* _Problem_: Transcribe the data exactly. Pictures stay out.

* _Source data_:
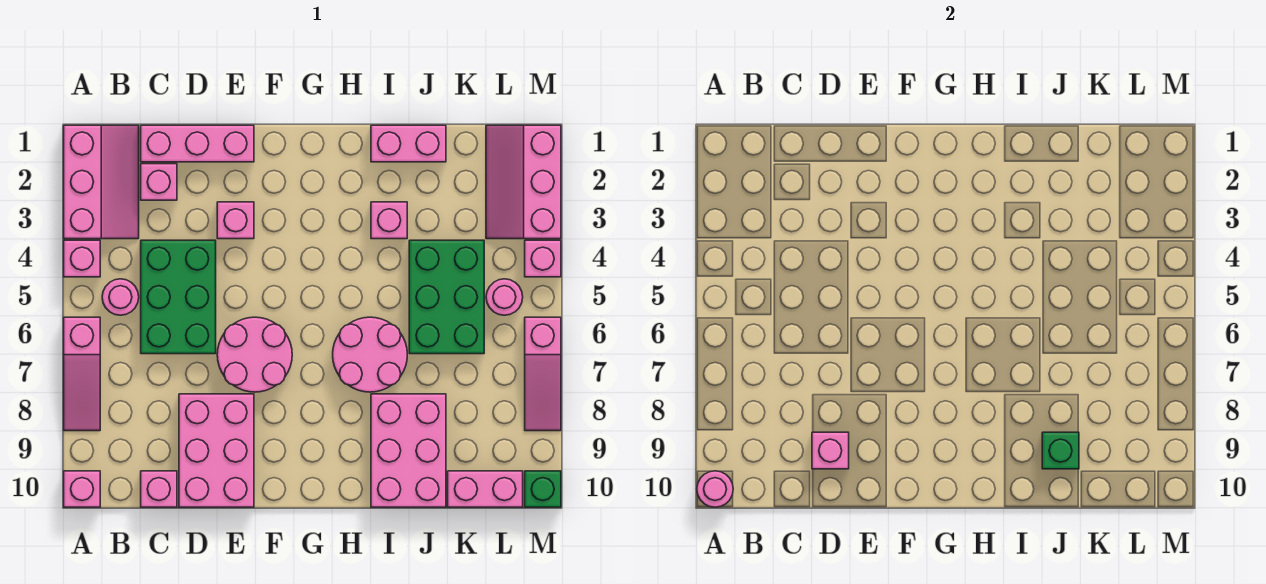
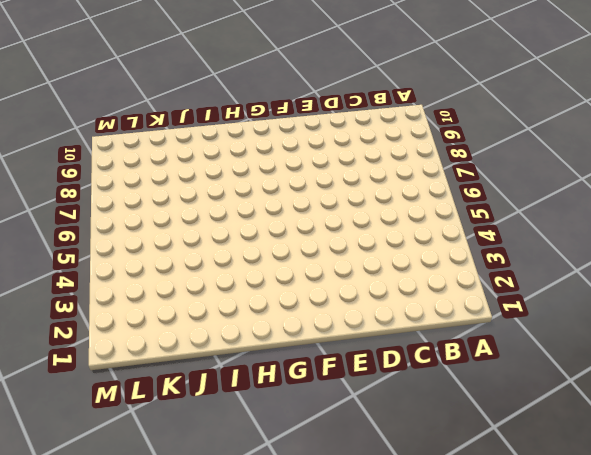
none -> pink slope A1:B3 level 1 top A
none -> pink brick A4 level 1
none -> pink slope A6:A8 level 1 top 6

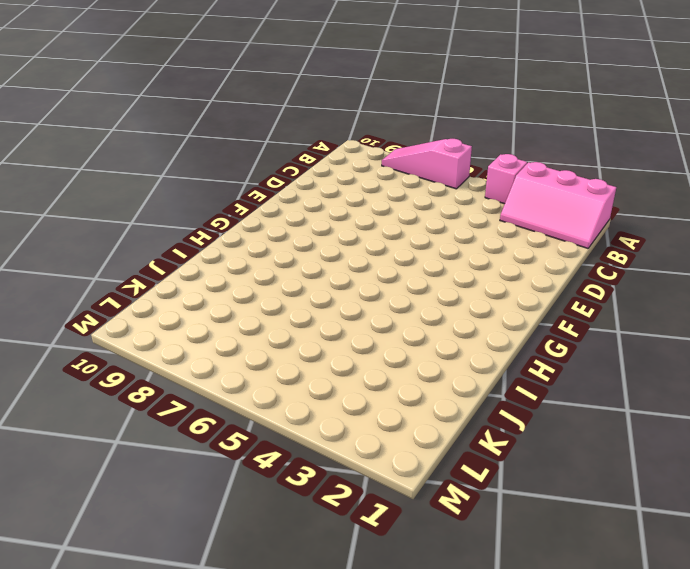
none -> pink brick A10 level 1
none -> pink round brick B5 level 1
none -> pink brick C1:E1 level 1

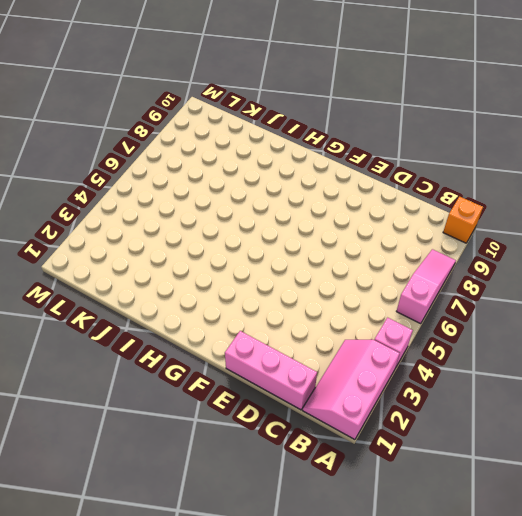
orange brick A10 level 1 -> pink brick A10 level 1
none -> pink round brick B5 level 1
none -> pink brick C2 level 1
none -> green brick C4:D6 level 1

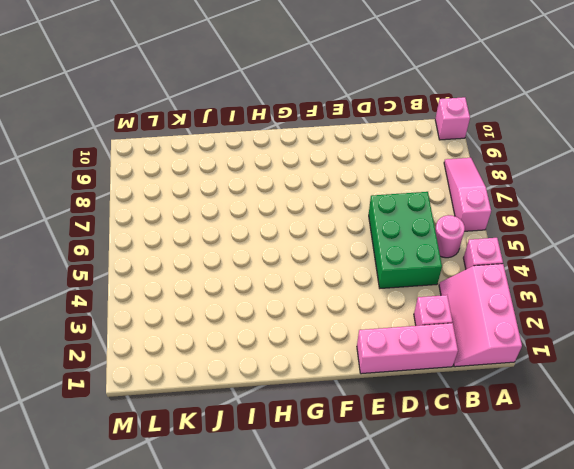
none -> pink brick C10 level 1
none -> pink brick D8:E10 level 1
none -> pink brick E3 level 1

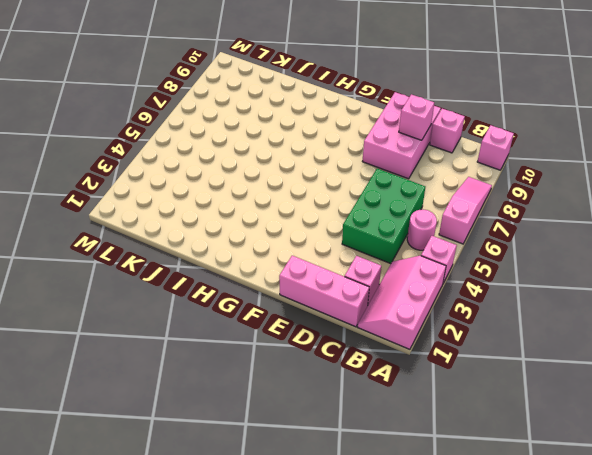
none -> pink brick E3 level 1
none -> pink round brick E6:F7 level 1
none -> pink round brick H6:I7 level 1

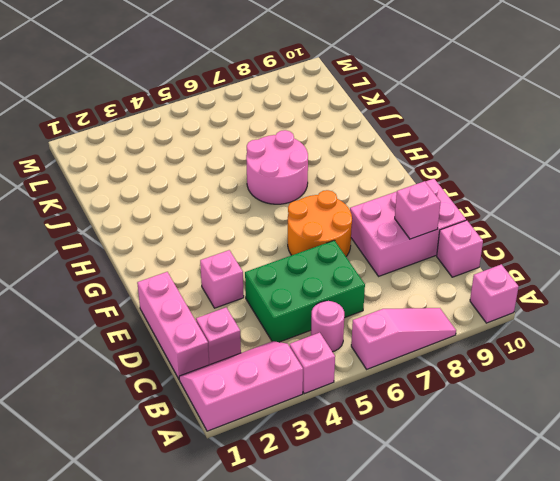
orange round brick E6:F7 level 1 -> pink round brick E6:F7 level 1
none -> pink brick I1:J1 level 1
none -> pink brick I3 level 1
none -> pink brick I8:J10 level 1

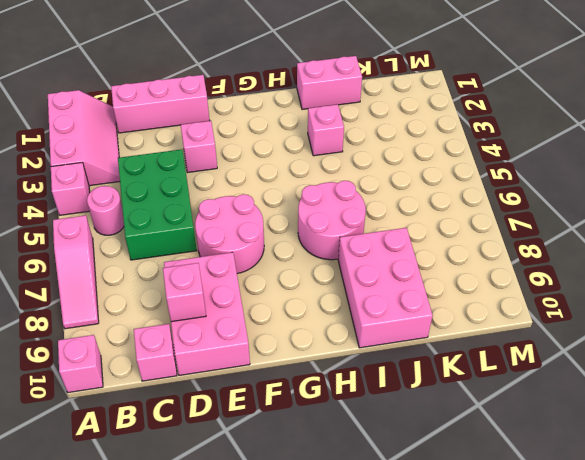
none -> pink brick C2 level 1
none -> green brick J4:K6 level 1
none -> pink brick K10:L10 level 1

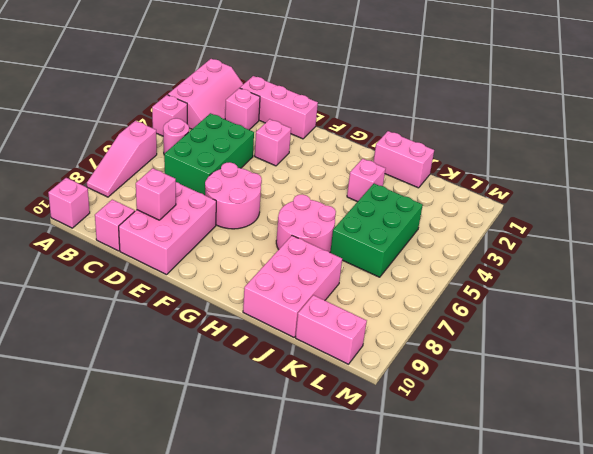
none -> pink slope L1:M3 level 1 top M
none -> pink round brick L5 level 1
none -> pink brick M4 level 1

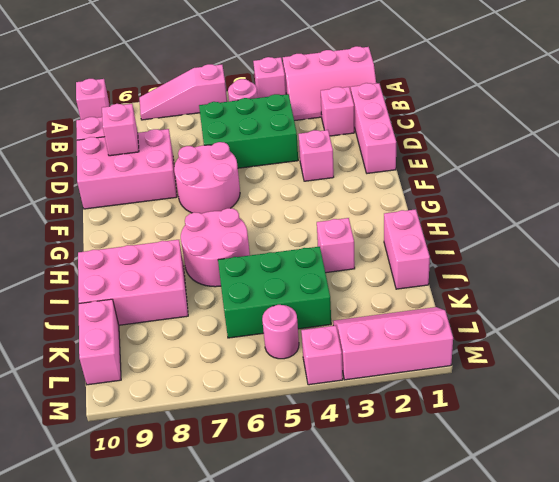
none -> pink slope M6:M8 level 1 top 6
none -> green brick M10 level 1
none -> pink round brick A10 level 2

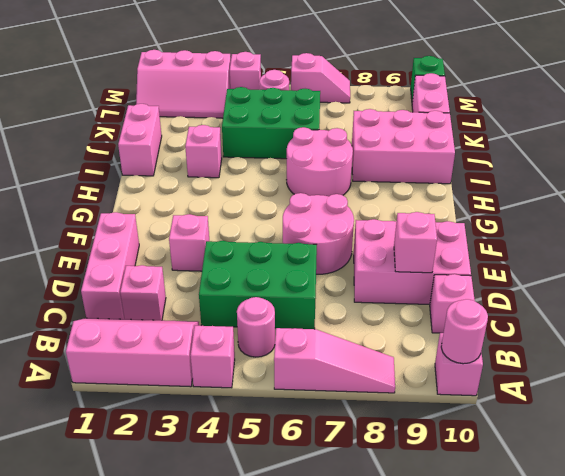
pink slope M6:M7 level 1 top 6 -> pink slope M6:M8 level 1 top 6
none -> green brick J9 level 2

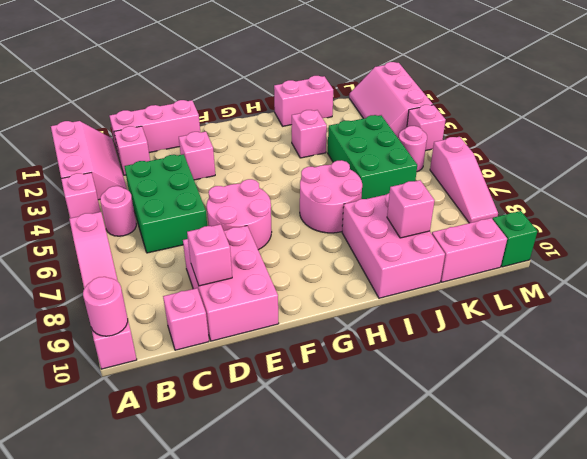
pink brick J9 level 2 -> green brick J9 level 2

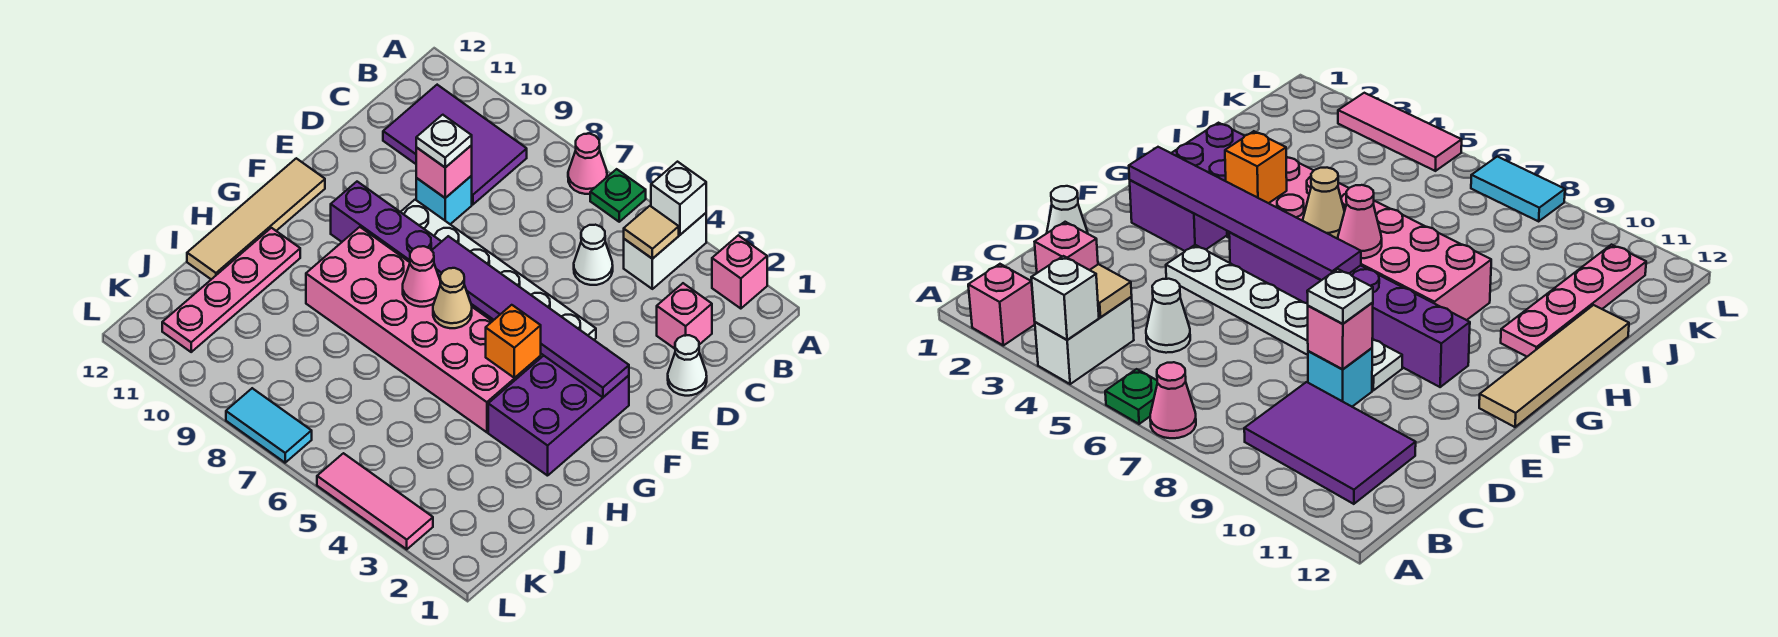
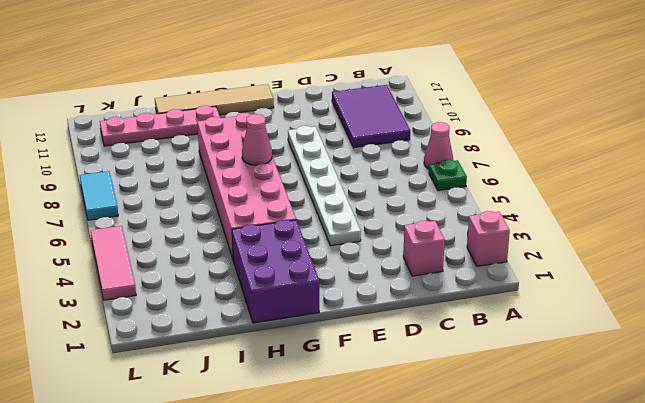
purple brick G1:H3 level 1 -> purple brick F2:H3 level 1
none -> white brick A4:B4 level 1
none -> white cone C5 level 1
none -> white cone D1 level 1

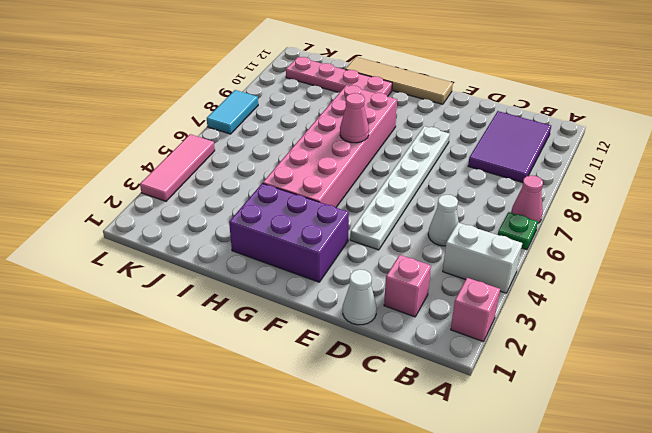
none -> cyan brick D9 level 1
none -> purple brick F5:F10 level 1
none -> white brick A4 level 2

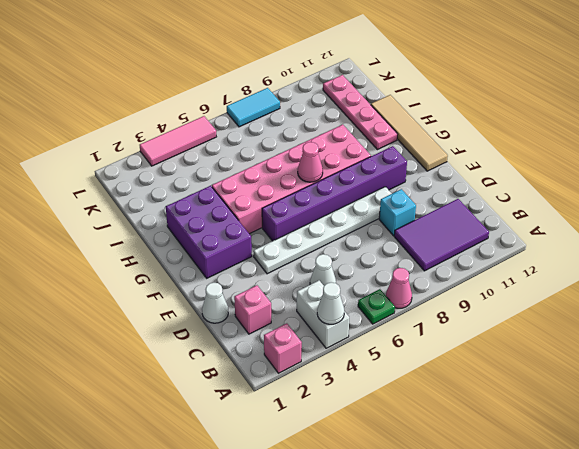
white cone A4 level 2 -> white brick A4 level 2
none -> tan tile B4 level 2
none -> pink brick D9 level 2
none -> purple tile F2:F7 level 2

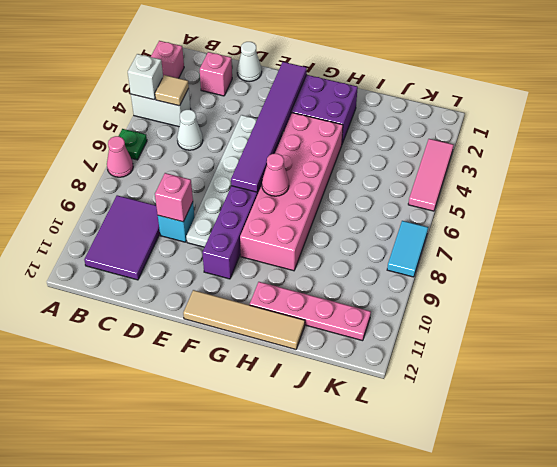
none -> orange brick G4 level 2
none -> tan cone G6 level 2
none -> white plate D9 level 3

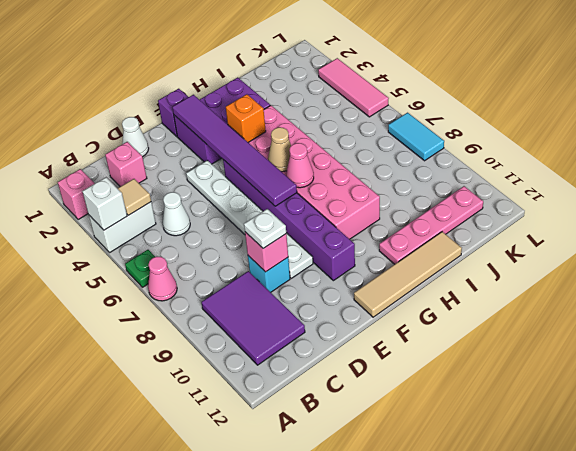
purple brick F1 level 1 -> none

* _Result below_:
none -> pink slope A1:B3 level 1 top A
none -> pink brick A4 level 1
none -> pink slope A6:A8 level 1 top 6

none -> pink brick A10 level 1
none -> pink round brick B5 level 1
none -> pink brick C1:E1 level 1

orange brick A10 level 1 -> pink brick A10 level 1
none -> pink round brick B5 level 1
none -> pink brick C2 level 1
none -> green brick C4:D6 level 1

none -> pink brick C10 level 1
none -> pink brick D8:E10 level 1
none -> pink brick E3 level 1

none -> pink brick E3 level 1
none -> pink round brick E6:F7 level 1
none -> pink round brick H6:I7 level 1

orange round brick E6:F7 level 1 -> pink round brick E6:F7 level 1
none -> pink brick I1:J1 level 1
none -> pink brick I3 level 1
none -> pink brick I8:J10 level 1

none -> pink brick C2 level 1
none -> green brick J4:K6 level 1
none -> pink brick K10:L10 level 1

none -> pink slope L1:M3 level 1 top M
none -> pink round brick L5 level 1
none -> pink brick M4 level 1

none -> pink slope M6:M8 level 1 top 6
none -> green brick M10 level 1
none -> pink round brick A10 level 2

pink slope M6:M7 level 1 top 6 -> pink slope M6:M8 level 1 top 6
none -> green brick J9 level 2

pink brick J9 level 2 -> green brick J9 level 2

purple brick G1:H3 level 1 -> purple brick F2:H3 level 1
none -> white brick A4:B4 level 1
none -> white cone C5 level 1
none -> white cone D1 level 1

none -> cyan brick D9 level 1
none -> purple brick F5:F10 level 1
none -> white brick A4 level 2

white cone A4 level 2 -> white brick A4 level 2
none -> tan tile B4 level 2
none -> pink brick D9 level 2
none -> purple tile F2:F7 level 2

none -> orange brick G4 level 2
none -> tan cone G6 level 2
none -> white plate D9 level 3

purple brick F1 level 1 -> none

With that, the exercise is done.